* [SOLICITUD PLANTEADA]
Vuelve a escribir el listado completo sustituyendo "wooden bookshelf" por "oak bookshelf" y sin cambiar nada más.

* [FILAS DE DATOS]
○ ○ ○ ○ ○ ○ ○

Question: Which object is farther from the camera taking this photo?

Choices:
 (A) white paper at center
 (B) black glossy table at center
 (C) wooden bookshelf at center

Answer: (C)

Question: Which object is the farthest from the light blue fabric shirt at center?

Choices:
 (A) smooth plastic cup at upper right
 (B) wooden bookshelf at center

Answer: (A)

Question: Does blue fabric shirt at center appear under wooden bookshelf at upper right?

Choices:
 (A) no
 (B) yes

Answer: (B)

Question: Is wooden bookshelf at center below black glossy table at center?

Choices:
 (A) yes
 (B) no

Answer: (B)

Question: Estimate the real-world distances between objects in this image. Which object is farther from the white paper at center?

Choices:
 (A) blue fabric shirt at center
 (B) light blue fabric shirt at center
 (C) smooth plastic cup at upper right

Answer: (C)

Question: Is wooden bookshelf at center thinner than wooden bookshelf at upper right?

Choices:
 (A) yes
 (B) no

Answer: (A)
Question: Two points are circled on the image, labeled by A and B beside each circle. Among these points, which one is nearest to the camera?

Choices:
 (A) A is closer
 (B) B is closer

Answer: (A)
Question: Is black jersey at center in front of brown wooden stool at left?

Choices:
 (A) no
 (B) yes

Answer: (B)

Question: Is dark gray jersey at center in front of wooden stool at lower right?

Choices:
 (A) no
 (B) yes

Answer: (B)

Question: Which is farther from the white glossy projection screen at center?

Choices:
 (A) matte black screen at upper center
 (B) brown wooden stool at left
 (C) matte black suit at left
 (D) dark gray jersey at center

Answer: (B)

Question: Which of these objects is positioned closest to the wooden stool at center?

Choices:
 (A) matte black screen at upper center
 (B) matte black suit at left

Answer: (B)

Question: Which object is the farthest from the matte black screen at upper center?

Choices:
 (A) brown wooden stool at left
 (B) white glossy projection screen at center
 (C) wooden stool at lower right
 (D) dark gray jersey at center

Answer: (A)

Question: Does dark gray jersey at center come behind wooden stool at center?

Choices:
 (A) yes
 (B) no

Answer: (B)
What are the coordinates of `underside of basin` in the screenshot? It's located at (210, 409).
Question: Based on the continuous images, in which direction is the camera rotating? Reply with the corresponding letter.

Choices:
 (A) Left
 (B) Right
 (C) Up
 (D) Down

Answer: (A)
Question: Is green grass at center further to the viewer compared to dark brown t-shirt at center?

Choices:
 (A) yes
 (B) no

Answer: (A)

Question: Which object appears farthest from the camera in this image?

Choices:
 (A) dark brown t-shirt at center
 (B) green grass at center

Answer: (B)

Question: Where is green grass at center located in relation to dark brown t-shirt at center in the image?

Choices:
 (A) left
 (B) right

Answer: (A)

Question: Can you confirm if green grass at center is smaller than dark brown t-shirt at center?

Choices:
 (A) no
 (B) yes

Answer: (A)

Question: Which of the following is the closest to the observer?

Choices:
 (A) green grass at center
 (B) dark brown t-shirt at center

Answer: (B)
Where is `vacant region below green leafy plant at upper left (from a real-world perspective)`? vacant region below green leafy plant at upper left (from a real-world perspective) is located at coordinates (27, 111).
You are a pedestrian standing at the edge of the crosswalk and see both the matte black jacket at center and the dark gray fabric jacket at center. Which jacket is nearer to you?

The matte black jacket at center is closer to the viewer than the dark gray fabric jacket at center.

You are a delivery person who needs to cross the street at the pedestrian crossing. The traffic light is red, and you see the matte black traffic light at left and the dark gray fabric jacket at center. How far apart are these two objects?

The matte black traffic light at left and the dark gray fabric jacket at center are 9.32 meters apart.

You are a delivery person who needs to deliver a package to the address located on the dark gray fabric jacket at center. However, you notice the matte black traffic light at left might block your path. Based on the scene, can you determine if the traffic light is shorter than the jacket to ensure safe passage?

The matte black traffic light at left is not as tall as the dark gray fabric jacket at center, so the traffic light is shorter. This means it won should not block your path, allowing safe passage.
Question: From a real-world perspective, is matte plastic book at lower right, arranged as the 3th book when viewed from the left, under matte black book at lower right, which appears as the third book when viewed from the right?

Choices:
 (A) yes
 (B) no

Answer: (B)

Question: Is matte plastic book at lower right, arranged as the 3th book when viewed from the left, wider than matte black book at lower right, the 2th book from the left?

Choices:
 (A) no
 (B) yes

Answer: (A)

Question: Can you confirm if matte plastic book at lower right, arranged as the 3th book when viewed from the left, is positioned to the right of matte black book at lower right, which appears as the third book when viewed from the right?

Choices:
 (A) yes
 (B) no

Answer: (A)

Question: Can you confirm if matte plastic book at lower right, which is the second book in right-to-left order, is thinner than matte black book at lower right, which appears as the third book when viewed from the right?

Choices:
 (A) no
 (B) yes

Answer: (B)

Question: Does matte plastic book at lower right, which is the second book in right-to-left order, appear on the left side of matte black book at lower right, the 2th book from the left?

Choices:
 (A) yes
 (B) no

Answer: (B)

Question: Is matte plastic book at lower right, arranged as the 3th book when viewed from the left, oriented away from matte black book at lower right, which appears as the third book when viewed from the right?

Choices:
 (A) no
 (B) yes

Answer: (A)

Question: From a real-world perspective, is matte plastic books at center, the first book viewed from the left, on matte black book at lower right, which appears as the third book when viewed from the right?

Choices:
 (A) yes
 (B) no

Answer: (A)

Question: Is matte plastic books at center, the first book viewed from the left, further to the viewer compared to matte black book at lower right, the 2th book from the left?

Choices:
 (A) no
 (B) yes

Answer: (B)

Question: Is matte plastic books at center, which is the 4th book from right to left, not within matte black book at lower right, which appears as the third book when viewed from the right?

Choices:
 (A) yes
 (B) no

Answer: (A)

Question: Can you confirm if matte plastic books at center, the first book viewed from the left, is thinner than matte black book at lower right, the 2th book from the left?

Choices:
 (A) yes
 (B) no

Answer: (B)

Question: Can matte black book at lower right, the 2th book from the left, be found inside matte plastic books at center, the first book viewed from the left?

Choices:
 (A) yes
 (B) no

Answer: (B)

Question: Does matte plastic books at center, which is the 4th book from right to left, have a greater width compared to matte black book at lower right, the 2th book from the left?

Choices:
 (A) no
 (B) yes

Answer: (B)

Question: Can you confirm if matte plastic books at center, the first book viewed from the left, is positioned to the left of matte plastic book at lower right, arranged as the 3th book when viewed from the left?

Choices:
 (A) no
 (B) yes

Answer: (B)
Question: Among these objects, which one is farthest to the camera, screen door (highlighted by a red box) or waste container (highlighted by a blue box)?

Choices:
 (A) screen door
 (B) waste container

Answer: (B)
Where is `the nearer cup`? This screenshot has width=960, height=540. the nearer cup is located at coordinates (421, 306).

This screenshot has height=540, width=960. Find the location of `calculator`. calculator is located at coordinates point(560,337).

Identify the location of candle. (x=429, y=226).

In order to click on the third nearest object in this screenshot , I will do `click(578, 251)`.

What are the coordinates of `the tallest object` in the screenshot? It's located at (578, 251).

○ ○ ○ ○ ○ ○ ○

* [RESULTADO OBTENIDO]
Question: Which object is farther from the camera taking this photo?

Choices:
 (A) white paper at center
 (B) black glossy table at center
 (C) oak bookshelf at center

Answer: (C)

Question: Which object is the farthest from the light blue fabric shirt at center?

Choices:
 (A) smooth plastic cup at upper right
 (B) oak bookshelf at center

Answer: (A)

Question: Does blue fabric shirt at center appear under oak bookshelf at upper right?

Choices:
 (A) no
 (B) yes

Answer: (B)

Question: Is oak bookshelf at center below black glossy table at center?

Choices:
 (A) yes
 (B) no

Answer: (B)

Question: Estimate the real-world distances between objects in this image. Which object is farther from the white paper at center?

Choices:
 (A) blue fabric shirt at center
 (B) light blue fabric shirt at center
 (C) smooth plastic cup at upper right

Answer: (C)

Question: Is oak bookshelf at center thinner than oak bookshelf at upper right?

Choices:
 (A) yes
 (B) no

Answer: (A)
Question: Two points are circled on the image, labeled by A and B beside each circle. Among these points, which one is nearest to the camera?

Choices:
 (A) A is closer
 (B) B is closer

Answer: (A)
Question: Is black jersey at center in front of brown wooden stool at left?

Choices:
 (A) no
 (B) yes

Answer: (B)

Question: Is dark gray jersey at center in front of wooden stool at lower right?

Choices:
 (A) no
 (B) yes

Answer: (B)

Question: Which is farther from the white glossy projection screen at center?

Choices:
 (A) matte black screen at upper center
 (B) brown wooden stool at left
 (C) matte black suit at left
 (D) dark gray jersey at center

Answer: (B)

Question: Which of these objects is positioned closest to the wooden stool at center?

Choices:
 (A) matte black screen at upper center
 (B) matte black suit at left

Answer: (B)

Question: Which object is the farthest from the matte black screen at upper center?

Choices:
 (A) brown wooden stool at left
 (B) white glossy projection screen at center
 (C) wooden stool at lower right
 (D) dark gray jersey at center

Answer: (A)

Question: Does dark gray jersey at center come behind wooden stool at center?

Choices:
 (A) yes
 (B) no

Answer: (B)
What are the coordinates of `underside of basin` in the screenshot? It's located at (210, 409).
Question: Based on the continuous images, in which direction is the camera rotating? Reply with the corresponding letter.

Choices:
 (A) Left
 (B) Right
 (C) Up
 (D) Down

Answer: (A)
Question: Is green grass at center further to the viewer compared to dark brown t-shirt at center?

Choices:
 (A) yes
 (B) no

Answer: (A)

Question: Which object appears farthest from the camera in this image?

Choices:
 (A) dark brown t-shirt at center
 (B) green grass at center

Answer: (B)

Question: Where is green grass at center located in relation to dark brown t-shirt at center in the image?

Choices:
 (A) left
 (B) right

Answer: (A)

Question: Can you confirm if green grass at center is smaller than dark brown t-shirt at center?

Choices:
 (A) no
 (B) yes

Answer: (A)

Question: Which of the following is the closest to the observer?

Choices:
 (A) green grass at center
 (B) dark brown t-shirt at center

Answer: (B)
Where is `vacant region below green leafy plant at upper left (from a real-world perspective)`? vacant region below green leafy plant at upper left (from a real-world perspective) is located at coordinates (27, 111).
You are a pedestrian standing at the edge of the crosswalk and see both the matte black jacket at center and the dark gray fabric jacket at center. Which jacket is nearer to you?

The matte black jacket at center is closer to the viewer than the dark gray fabric jacket at center.

You are a delivery person who needs to cross the street at the pedestrian crossing. The traffic light is red, and you see the matte black traffic light at left and the dark gray fabric jacket at center. How far apart are these two objects?

The matte black traffic light at left and the dark gray fabric jacket at center are 9.32 meters apart.

You are a delivery person who needs to deliver a package to the address located on the dark gray fabric jacket at center. However, you notice the matte black traffic light at left might block your path. Based on the scene, can you determine if the traffic light is shorter than the jacket to ensure safe passage?

The matte black traffic light at left is not as tall as the dark gray fabric jacket at center, so the traffic light is shorter. This means it won should not block your path, allowing safe passage.
Question: From a real-world perspective, is matte plastic book at lower right, arranged as the 3th book when viewed from the left, under matte black book at lower right, which appears as the third book when viewed from the right?

Choices:
 (A) yes
 (B) no

Answer: (B)

Question: Is matte plastic book at lower right, arranged as the 3th book when viewed from the left, wider than matte black book at lower right, the 2th book from the left?

Choices:
 (A) no
 (B) yes

Answer: (A)

Question: Can you confirm if matte plastic book at lower right, arranged as the 3th book when viewed from the left, is positioned to the right of matte black book at lower right, which appears as the third book when viewed from the right?

Choices:
 (A) yes
 (B) no

Answer: (A)

Question: Can you confirm if matte plastic book at lower right, which is the second book in right-to-left order, is thinner than matte black book at lower right, which appears as the third book when viewed from the right?

Choices:
 (A) no
 (B) yes

Answer: (B)

Question: Does matte plastic book at lower right, which is the second book in right-to-left order, appear on the left side of matte black book at lower right, the 2th book from the left?

Choices:
 (A) yes
 (B) no

Answer: (B)

Question: Is matte plastic book at lower right, arranged as the 3th book when viewed from the left, oriented away from matte black book at lower right, which appears as the third book when viewed from the right?

Choices:
 (A) no
 (B) yes

Answer: (A)

Question: From a real-world perspective, is matte plastic books at center, the first book viewed from the left, on matte black book at lower right, which appears as the third book when viewed from the right?

Choices:
 (A) yes
 (B) no

Answer: (A)

Question: Is matte plastic books at center, the first book viewed from the left, further to the viewer compared to matte black book at lower right, the 2th book from the left?

Choices:
 (A) no
 (B) yes

Answer: (B)

Question: Is matte plastic books at center, which is the 4th book from right to left, not within matte black book at lower right, which appears as the third book when viewed from the right?

Choices:
 (A) yes
 (B) no

Answer: (A)

Question: Can you confirm if matte plastic books at center, the first book viewed from the left, is thinner than matte black book at lower right, the 2th book from the left?

Choices:
 (A) yes
 (B) no

Answer: (B)

Question: Can matte black book at lower right, the 2th book from the left, be found inside matte plastic books at center, the first book viewed from the left?

Choices:
 (A) yes
 (B) no

Answer: (B)

Question: Does matte plastic books at center, which is the 4th book from right to left, have a greater width compared to matte black book at lower right, the 2th book from the left?

Choices:
 (A) no
 (B) yes

Answer: (B)

Question: Can you confirm if matte plastic books at center, the first book viewed from the left, is positioned to the left of matte plastic book at lower right, arranged as the 3th book when viewed from the left?

Choices:
 (A) no
 (B) yes

Answer: (B)
Question: Among these objects, which one is farthest to the camera, screen door (highlighted by a red box) or waste container (highlighted by a blue box)?

Choices:
 (A) screen door
 (B) waste container

Answer: (B)
Where is `the nearer cup`? This screenshot has width=960, height=540. the nearer cup is located at coordinates (421, 306).

This screenshot has height=540, width=960. Find the location of `calculator`. calculator is located at coordinates point(560,337).

Identify the location of candle. (x=429, y=226).

In order to click on the third nearest object in this screenshot , I will do `click(578, 251)`.

What are the coordinates of `the tallest object` in the screenshot? It's located at (578, 251).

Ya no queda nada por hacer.